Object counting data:
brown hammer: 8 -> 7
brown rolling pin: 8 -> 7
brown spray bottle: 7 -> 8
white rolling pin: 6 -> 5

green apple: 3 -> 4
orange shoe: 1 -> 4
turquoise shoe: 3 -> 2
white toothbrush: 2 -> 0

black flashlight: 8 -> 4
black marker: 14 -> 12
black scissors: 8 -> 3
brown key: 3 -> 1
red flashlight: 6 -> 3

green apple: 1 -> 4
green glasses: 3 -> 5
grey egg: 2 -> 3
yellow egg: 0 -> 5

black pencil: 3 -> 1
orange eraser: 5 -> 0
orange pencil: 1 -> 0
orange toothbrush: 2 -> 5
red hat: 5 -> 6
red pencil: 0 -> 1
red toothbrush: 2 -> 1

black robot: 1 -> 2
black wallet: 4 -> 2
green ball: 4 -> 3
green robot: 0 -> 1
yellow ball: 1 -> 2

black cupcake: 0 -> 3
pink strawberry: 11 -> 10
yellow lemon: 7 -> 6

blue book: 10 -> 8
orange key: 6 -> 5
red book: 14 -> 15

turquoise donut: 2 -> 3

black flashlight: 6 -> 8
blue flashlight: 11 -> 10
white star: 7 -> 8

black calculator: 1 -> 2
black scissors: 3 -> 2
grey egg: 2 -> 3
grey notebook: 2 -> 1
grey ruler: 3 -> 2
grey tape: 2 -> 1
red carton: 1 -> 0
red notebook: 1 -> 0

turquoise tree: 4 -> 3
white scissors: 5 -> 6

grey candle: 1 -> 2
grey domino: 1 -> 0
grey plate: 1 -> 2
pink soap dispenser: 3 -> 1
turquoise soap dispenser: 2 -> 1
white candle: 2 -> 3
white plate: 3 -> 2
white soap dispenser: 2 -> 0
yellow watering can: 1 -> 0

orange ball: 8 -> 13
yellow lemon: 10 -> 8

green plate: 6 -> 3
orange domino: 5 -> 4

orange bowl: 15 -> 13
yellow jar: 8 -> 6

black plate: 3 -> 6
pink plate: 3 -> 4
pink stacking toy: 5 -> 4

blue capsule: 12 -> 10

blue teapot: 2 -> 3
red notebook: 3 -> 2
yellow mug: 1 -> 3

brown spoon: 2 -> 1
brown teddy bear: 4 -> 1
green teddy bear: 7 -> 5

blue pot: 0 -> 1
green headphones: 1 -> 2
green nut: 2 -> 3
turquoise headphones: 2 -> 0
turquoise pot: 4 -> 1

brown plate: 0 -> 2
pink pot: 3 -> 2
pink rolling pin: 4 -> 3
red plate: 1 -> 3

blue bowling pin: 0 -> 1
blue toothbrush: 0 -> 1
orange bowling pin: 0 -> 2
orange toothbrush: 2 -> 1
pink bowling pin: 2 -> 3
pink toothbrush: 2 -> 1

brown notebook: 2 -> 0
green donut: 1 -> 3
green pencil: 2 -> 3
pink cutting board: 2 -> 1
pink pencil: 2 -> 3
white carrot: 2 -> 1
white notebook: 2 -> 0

* [JOB]: Looking at the records above, return exactly the lines from the line with "black calculator: 1 -> 2" to the line with "grey plate: 1 -> 2", both ends included.

* [EXERCISE SOLUTION]:
black calculator: 1 -> 2
black scissors: 3 -> 2
grey egg: 2 -> 3
grey notebook: 2 -> 1
grey ruler: 3 -> 2
grey tape: 2 -> 1
red carton: 1 -> 0
red notebook: 1 -> 0

turquoise tree: 4 -> 3
white scissors: 5 -> 6

grey candle: 1 -> 2
grey domino: 1 -> 0
grey plate: 1 -> 2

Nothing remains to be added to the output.